- Your goal -
Find how many lines in the material below hold the word "fish". Reply with that figure alone.

BEGIN

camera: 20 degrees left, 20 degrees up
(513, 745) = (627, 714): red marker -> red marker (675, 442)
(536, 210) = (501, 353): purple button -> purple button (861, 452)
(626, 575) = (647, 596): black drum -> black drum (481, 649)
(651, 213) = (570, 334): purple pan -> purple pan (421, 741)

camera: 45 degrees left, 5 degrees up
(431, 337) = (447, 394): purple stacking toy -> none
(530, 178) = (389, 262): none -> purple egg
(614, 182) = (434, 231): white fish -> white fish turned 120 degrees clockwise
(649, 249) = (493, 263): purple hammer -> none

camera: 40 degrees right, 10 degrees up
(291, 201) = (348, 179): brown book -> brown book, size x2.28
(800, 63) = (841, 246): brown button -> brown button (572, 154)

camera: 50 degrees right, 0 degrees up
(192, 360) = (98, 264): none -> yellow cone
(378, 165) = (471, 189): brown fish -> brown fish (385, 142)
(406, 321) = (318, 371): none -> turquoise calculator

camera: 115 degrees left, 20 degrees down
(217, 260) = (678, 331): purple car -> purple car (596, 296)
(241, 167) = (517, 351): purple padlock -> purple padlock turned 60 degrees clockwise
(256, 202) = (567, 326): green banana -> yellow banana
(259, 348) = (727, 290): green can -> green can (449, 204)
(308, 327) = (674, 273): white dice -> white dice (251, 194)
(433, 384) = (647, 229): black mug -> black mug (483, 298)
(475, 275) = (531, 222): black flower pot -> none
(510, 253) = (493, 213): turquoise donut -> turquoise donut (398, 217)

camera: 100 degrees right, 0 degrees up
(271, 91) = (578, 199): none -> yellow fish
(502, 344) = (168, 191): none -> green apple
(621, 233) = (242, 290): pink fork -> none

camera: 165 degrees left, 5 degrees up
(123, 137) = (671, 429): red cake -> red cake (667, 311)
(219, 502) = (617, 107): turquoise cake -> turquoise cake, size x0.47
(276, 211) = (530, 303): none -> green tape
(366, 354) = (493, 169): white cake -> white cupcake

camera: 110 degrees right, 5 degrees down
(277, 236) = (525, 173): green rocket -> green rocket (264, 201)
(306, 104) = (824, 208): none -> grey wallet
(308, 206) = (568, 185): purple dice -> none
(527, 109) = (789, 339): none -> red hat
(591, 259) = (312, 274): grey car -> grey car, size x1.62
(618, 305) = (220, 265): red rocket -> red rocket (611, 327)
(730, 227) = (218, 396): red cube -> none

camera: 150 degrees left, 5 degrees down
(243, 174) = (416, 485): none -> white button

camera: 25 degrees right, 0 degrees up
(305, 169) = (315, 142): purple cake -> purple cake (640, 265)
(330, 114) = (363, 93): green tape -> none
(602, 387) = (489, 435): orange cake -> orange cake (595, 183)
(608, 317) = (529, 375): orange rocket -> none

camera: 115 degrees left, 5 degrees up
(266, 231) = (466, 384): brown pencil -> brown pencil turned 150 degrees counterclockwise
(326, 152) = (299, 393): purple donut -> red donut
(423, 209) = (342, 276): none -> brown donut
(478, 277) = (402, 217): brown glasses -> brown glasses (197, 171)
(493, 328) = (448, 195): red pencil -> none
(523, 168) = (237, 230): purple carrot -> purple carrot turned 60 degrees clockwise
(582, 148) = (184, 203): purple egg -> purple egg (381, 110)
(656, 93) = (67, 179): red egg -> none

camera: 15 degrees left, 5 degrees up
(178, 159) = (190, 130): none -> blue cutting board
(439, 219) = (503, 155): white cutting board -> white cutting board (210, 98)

END

- Answer to this problem -
3